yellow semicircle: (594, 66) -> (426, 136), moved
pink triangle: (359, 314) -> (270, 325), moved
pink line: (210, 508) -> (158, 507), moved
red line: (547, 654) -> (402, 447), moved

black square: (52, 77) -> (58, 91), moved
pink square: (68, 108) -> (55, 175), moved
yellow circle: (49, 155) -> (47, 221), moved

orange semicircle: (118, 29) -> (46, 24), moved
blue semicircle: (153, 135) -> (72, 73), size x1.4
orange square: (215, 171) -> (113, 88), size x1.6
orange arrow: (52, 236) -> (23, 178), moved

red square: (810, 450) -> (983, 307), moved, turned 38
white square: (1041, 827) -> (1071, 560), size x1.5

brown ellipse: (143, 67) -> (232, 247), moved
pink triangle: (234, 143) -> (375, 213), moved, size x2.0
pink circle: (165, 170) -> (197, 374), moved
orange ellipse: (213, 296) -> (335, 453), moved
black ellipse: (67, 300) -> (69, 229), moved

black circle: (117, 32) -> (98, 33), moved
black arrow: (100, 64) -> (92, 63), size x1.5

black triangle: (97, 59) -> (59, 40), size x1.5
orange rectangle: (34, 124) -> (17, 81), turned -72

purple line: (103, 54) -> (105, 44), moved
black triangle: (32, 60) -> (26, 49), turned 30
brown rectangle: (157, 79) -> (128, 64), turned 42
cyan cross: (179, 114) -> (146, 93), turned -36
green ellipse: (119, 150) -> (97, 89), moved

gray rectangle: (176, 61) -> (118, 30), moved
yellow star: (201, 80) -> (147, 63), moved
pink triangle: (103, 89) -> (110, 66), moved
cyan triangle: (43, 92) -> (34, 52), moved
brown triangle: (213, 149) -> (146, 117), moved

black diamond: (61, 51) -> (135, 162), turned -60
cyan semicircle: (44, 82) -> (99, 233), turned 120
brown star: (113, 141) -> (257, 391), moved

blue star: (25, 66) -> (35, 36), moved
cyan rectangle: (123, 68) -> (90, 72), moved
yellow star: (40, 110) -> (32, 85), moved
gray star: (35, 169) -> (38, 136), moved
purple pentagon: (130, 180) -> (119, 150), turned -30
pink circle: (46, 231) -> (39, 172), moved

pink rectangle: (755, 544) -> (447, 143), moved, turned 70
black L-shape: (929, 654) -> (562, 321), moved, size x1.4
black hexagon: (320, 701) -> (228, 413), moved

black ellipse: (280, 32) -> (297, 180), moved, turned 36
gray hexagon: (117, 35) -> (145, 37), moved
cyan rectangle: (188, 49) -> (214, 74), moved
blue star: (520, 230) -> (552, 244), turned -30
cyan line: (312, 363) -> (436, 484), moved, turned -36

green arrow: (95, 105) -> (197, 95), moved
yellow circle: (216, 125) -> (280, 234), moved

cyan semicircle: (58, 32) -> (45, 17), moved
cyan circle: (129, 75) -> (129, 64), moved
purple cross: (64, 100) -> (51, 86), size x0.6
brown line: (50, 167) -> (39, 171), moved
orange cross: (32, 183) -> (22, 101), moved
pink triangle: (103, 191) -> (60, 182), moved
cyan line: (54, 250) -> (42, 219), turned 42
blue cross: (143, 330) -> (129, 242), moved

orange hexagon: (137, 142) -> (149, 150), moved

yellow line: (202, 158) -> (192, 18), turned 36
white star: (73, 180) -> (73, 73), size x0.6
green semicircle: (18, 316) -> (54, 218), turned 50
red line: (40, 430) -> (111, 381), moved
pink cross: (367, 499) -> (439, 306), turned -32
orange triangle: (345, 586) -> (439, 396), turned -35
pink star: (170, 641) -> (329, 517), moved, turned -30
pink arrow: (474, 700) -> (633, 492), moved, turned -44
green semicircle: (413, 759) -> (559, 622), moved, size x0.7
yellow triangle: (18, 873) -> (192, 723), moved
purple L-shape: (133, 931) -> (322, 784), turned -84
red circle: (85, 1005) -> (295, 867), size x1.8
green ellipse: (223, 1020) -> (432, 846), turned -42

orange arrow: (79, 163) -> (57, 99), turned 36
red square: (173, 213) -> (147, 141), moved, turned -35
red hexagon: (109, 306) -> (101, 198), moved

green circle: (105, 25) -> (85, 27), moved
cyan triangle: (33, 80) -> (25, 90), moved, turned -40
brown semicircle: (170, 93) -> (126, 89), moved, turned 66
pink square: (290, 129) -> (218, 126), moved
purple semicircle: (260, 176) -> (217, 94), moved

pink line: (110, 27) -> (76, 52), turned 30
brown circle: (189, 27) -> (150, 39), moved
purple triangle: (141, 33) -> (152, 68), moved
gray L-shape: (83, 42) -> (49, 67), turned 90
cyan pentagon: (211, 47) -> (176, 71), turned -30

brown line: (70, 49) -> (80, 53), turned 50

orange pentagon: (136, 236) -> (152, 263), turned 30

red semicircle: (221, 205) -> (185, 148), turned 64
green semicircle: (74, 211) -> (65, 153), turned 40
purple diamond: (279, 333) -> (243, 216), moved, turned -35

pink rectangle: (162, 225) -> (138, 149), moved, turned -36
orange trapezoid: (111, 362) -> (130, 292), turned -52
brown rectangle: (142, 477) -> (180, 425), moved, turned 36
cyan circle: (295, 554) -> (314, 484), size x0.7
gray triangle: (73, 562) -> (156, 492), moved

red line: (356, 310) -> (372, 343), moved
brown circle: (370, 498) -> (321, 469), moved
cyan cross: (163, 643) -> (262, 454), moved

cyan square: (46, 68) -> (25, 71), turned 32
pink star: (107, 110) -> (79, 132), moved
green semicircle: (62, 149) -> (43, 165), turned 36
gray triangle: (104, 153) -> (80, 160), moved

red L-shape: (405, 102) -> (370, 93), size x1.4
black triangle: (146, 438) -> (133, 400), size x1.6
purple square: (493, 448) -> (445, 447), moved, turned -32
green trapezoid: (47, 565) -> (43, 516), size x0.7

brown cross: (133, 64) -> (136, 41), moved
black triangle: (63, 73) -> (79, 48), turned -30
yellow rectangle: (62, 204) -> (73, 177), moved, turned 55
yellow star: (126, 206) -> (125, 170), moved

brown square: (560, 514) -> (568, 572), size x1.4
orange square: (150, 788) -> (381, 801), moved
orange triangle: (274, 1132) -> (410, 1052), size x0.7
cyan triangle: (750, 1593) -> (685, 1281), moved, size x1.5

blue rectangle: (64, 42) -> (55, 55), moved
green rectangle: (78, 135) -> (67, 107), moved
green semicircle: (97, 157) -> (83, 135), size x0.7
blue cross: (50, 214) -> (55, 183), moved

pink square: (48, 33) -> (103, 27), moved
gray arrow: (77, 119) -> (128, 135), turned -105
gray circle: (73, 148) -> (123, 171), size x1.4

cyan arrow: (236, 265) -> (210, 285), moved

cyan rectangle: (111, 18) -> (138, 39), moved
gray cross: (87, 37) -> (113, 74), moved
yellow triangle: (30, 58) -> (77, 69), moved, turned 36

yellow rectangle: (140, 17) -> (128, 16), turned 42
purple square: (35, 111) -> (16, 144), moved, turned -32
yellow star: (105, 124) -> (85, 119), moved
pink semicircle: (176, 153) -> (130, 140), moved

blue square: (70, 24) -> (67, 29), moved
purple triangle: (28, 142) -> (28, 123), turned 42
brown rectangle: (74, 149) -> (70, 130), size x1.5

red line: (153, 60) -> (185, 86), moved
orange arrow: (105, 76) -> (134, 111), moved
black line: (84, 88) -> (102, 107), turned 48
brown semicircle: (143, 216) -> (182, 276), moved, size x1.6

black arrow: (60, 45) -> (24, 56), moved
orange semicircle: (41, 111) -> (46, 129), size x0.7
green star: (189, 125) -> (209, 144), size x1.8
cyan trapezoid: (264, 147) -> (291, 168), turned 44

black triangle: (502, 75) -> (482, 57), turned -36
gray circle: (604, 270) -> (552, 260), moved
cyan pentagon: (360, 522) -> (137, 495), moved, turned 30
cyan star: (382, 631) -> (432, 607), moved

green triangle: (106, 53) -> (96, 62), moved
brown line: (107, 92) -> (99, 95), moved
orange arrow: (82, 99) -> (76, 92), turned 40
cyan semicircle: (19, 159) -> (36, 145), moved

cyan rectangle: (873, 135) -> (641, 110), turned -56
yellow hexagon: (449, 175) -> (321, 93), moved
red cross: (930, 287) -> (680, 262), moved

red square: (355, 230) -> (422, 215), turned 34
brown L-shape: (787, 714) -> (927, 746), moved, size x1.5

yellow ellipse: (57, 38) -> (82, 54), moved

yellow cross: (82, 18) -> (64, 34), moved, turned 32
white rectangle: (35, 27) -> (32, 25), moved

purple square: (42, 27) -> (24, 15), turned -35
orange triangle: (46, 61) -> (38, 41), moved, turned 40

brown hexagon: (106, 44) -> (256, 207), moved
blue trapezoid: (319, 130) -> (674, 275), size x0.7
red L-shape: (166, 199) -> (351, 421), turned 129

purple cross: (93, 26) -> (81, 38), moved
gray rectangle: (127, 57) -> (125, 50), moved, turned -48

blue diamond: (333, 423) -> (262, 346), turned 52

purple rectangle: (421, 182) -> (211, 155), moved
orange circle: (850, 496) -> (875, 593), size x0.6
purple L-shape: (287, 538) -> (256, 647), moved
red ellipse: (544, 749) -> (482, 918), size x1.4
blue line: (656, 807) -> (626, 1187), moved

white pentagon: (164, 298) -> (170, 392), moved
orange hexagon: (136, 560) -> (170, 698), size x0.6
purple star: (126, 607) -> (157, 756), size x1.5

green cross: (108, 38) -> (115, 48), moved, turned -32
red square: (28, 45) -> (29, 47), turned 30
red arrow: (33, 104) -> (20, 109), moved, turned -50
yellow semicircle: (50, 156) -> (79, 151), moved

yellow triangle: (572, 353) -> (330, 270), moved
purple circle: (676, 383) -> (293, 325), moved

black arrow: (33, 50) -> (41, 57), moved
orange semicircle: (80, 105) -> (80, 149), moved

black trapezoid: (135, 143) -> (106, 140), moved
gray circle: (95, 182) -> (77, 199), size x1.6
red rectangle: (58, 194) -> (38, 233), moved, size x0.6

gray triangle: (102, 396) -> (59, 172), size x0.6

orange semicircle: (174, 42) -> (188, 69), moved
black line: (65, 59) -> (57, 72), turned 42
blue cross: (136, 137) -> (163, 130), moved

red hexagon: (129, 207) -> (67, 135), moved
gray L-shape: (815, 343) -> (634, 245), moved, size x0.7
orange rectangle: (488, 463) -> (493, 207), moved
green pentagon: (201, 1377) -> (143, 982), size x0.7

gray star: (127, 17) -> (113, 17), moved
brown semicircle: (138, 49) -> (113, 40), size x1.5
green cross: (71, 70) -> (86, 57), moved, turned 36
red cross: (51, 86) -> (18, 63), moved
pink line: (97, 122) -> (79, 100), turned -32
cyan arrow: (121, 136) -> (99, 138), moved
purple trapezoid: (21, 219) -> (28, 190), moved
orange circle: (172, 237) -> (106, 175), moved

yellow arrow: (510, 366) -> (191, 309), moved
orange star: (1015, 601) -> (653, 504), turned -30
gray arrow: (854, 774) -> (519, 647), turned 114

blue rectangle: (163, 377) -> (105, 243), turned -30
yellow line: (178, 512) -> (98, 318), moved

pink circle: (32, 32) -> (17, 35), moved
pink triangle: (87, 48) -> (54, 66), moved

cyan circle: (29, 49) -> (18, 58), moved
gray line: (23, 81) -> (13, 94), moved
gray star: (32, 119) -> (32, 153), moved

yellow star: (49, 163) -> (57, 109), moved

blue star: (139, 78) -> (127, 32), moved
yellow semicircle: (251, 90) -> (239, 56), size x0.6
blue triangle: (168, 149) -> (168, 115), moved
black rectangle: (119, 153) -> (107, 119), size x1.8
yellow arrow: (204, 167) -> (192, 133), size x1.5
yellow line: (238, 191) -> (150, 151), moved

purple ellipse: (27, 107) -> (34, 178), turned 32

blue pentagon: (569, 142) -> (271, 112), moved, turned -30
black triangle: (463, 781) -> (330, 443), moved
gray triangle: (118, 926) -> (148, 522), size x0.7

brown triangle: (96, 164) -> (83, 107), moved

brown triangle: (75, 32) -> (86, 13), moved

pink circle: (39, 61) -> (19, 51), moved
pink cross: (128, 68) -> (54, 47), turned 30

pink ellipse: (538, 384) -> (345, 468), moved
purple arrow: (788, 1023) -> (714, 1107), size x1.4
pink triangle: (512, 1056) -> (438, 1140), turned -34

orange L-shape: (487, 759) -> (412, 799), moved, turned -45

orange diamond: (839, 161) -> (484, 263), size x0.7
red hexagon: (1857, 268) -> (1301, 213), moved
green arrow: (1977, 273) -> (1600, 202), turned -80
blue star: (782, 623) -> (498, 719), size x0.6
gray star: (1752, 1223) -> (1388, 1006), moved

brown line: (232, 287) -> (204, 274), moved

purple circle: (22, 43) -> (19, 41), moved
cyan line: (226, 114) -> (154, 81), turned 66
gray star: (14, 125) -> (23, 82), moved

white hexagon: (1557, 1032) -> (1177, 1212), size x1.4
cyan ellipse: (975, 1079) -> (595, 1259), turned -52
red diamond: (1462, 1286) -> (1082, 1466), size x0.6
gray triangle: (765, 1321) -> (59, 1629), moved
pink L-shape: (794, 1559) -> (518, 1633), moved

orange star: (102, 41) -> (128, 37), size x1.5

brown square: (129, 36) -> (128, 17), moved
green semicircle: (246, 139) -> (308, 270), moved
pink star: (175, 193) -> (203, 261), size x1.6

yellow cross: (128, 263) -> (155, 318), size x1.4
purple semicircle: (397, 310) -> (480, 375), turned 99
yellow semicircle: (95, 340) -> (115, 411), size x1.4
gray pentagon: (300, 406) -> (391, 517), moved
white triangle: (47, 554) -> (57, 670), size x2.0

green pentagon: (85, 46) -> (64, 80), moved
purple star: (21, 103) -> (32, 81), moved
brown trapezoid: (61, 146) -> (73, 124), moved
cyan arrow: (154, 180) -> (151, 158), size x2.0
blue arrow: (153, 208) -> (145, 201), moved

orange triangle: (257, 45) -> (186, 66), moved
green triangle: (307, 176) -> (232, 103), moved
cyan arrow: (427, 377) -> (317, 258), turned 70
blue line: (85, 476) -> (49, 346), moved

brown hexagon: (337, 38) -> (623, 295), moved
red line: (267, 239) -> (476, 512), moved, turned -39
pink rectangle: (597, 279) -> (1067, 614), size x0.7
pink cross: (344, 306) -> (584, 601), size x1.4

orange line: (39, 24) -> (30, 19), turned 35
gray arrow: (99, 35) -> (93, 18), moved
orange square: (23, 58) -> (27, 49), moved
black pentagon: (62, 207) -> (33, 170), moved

####

| WHAT YOU ARE ASKED TO DO |
Up to and including the line that holds "cyan cross: (179, 114)", reproduce the records above exactly from their first line, and give nothing else.

| REPLY TO THE TASK |
yellow semicircle: (594, 66) -> (426, 136), moved
pink triangle: (359, 314) -> (270, 325), moved
pink line: (210, 508) -> (158, 507), moved
red line: (547, 654) -> (402, 447), moved

black square: (52, 77) -> (58, 91), moved
pink square: (68, 108) -> (55, 175), moved
yellow circle: (49, 155) -> (47, 221), moved

orange semicircle: (118, 29) -> (46, 24), moved
blue semicircle: (153, 135) -> (72, 73), size x1.4
orange square: (215, 171) -> (113, 88), size x1.6
orange arrow: (52, 236) -> (23, 178), moved

red square: (810, 450) -> (983, 307), moved, turned 38
white square: (1041, 827) -> (1071, 560), size x1.5

brown ellipse: (143, 67) -> (232, 247), moved
pink triangle: (234, 143) -> (375, 213), moved, size x2.0
pink circle: (165, 170) -> (197, 374), moved
orange ellipse: (213, 296) -> (335, 453), moved
black ellipse: (67, 300) -> (69, 229), moved

black circle: (117, 32) -> (98, 33), moved
black arrow: (100, 64) -> (92, 63), size x1.5

black triangle: (97, 59) -> (59, 40), size x1.5
orange rectangle: (34, 124) -> (17, 81), turned -72

purple line: (103, 54) -> (105, 44), moved
black triangle: (32, 60) -> (26, 49), turned 30
brown rectangle: (157, 79) -> (128, 64), turned 42
cyan cross: (179, 114) -> (146, 93), turned -36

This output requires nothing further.